--- Given entries Enclosed Below ---

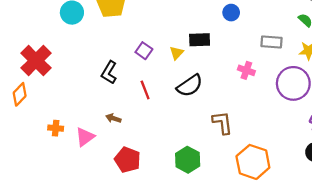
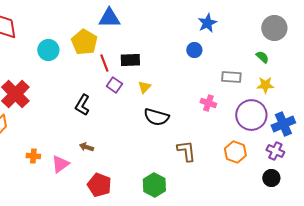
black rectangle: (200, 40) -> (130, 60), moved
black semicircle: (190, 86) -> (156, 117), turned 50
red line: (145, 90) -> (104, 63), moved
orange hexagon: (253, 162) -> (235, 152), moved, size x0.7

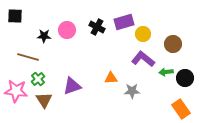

--- End of Enclosed Given entries ---
--- Given entries Enclosed Below ---

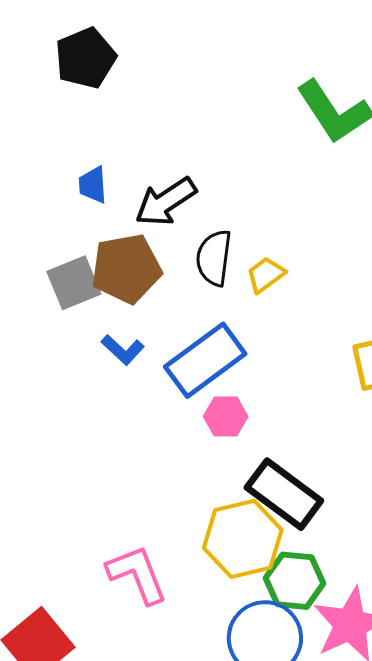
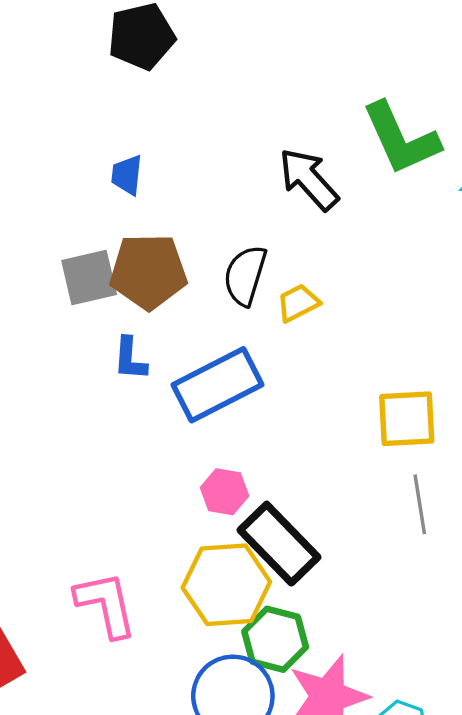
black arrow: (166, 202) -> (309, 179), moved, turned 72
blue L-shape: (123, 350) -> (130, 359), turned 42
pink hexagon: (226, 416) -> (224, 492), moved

--- End of Enclosed Given entries ---

— Problem to solve —
Give back the records above exactly, limited to the lines between the one holding "black rectangle: (200, 40)" and the one holding "orange hexagon: (253, 162)", inclusive.

— Output of the exercise —
black rectangle: (200, 40) -> (130, 60), moved
black semicircle: (190, 86) -> (156, 117), turned 50
red line: (145, 90) -> (104, 63), moved
orange hexagon: (253, 162) -> (235, 152), moved, size x0.7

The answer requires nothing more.